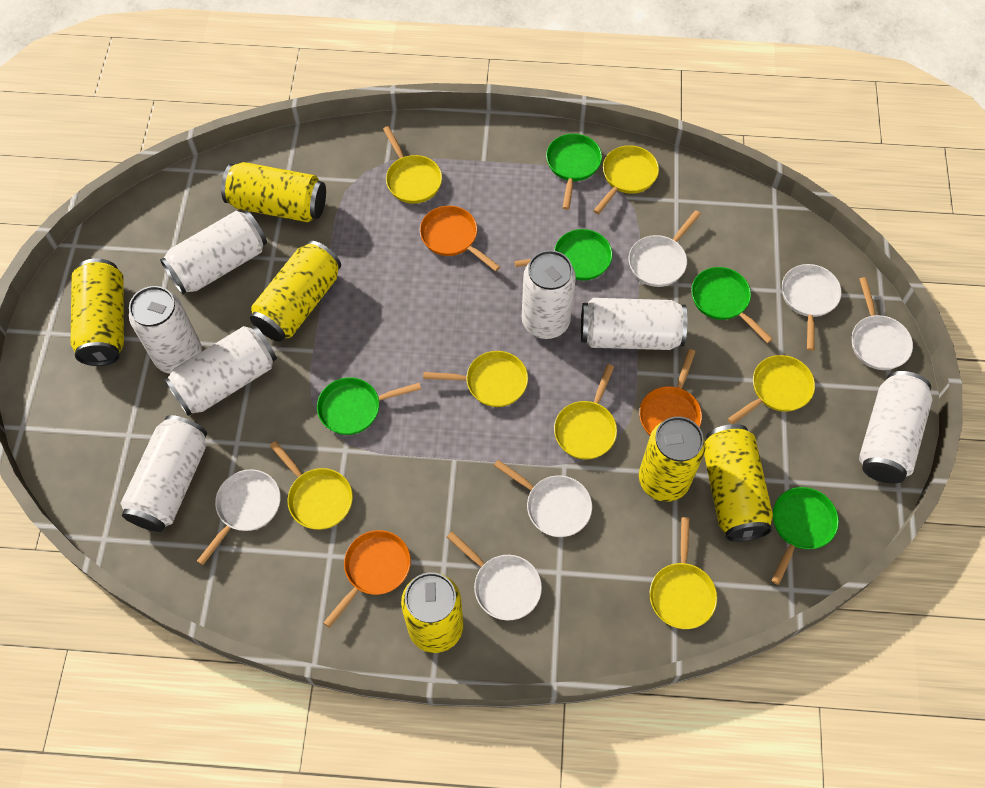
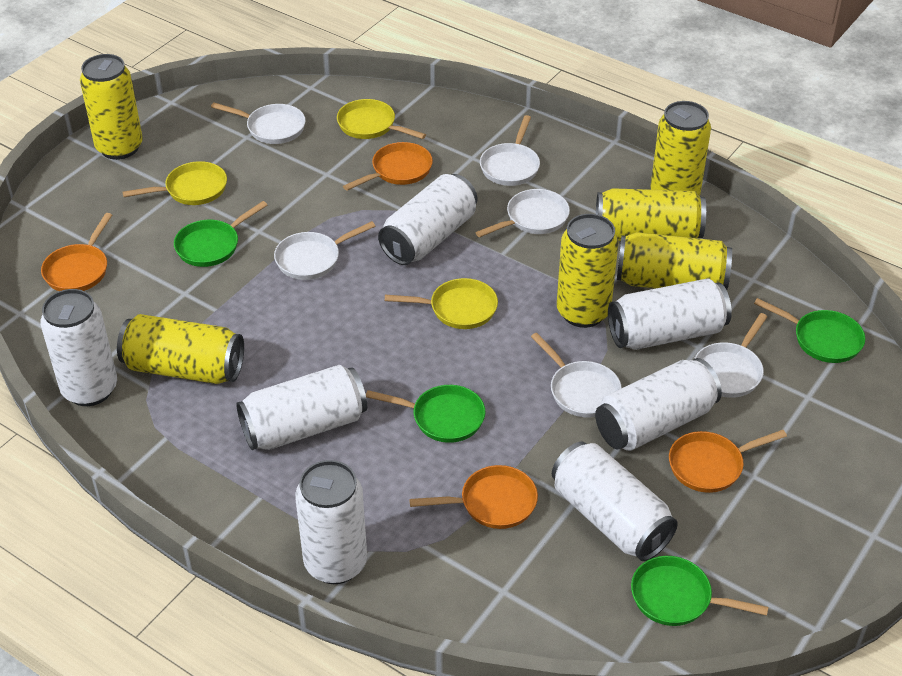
green pan: 5 -> 4
orange pan: 3 -> 4
yellow pan: 7 -> 3

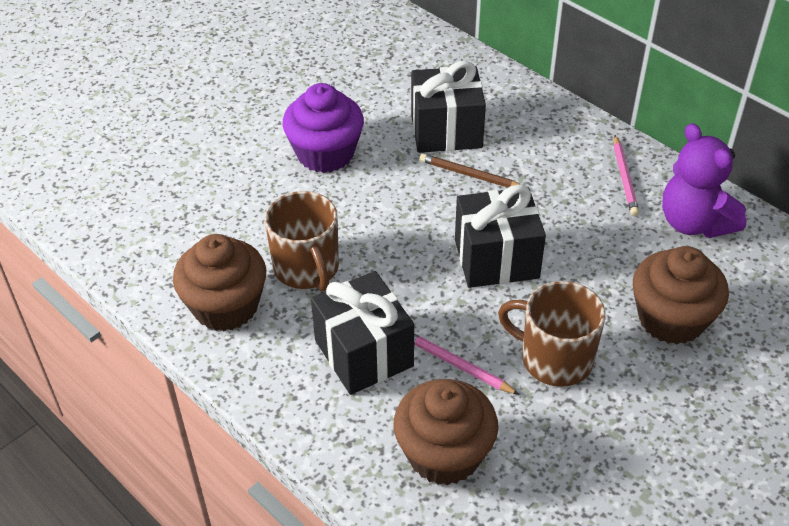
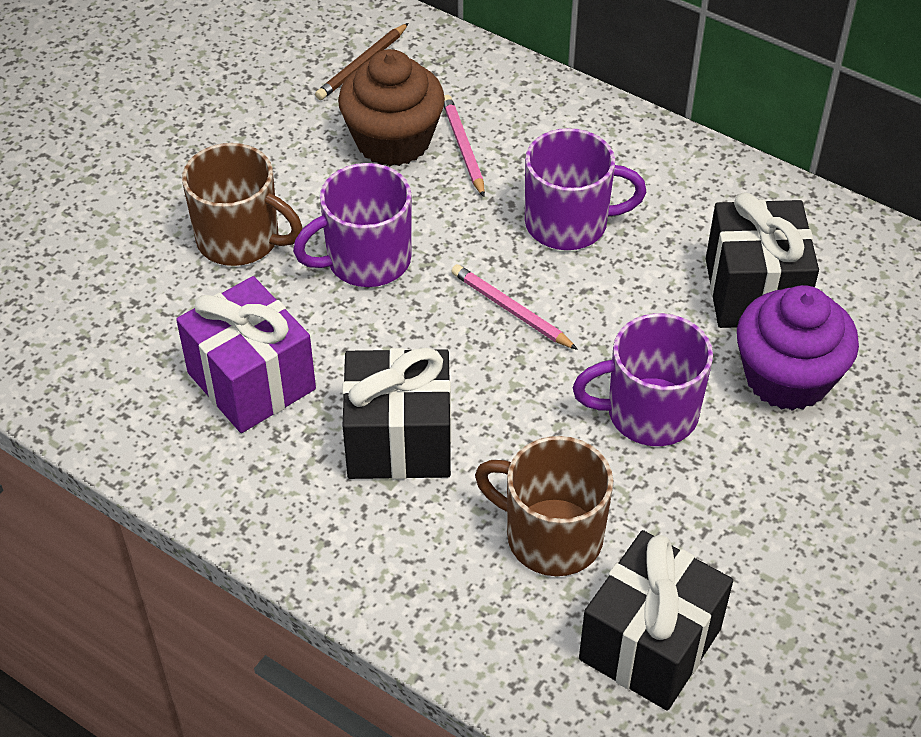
brown cupcake: 3 -> 1
purple gift: 0 -> 1
purple mug: 0 -> 3
purple teddy bear: 1 -> 0

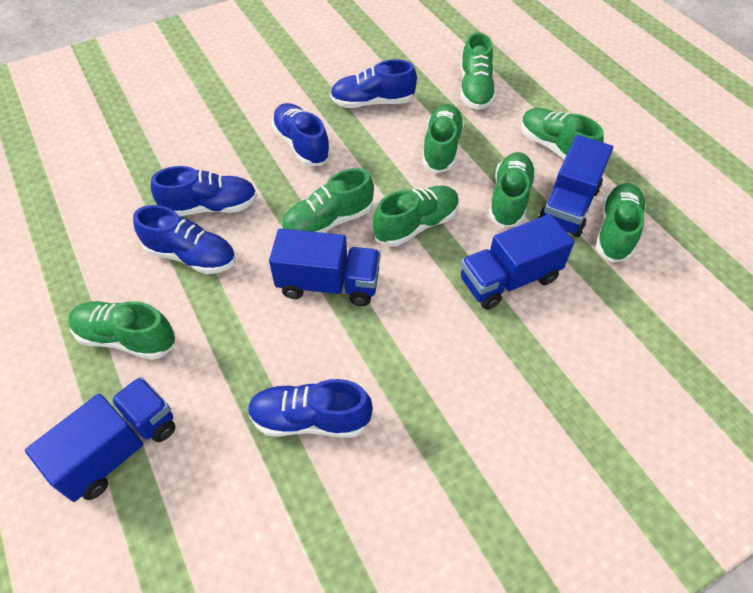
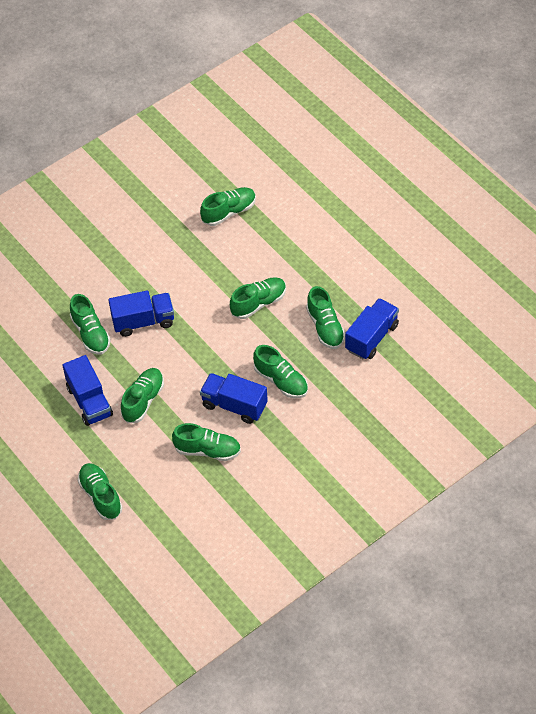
blue shoe: 5 -> 0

_WHAT IS EXPECTED_: The images are to be left out while the entries are written out exactly.

_OUTPUT OF THE TASK_:
green pan: 5 -> 4
orange pan: 3 -> 4
yellow pan: 7 -> 3

brown cupcake: 3 -> 1
purple gift: 0 -> 1
purple mug: 0 -> 3
purple teddy bear: 1 -> 0

blue shoe: 5 -> 0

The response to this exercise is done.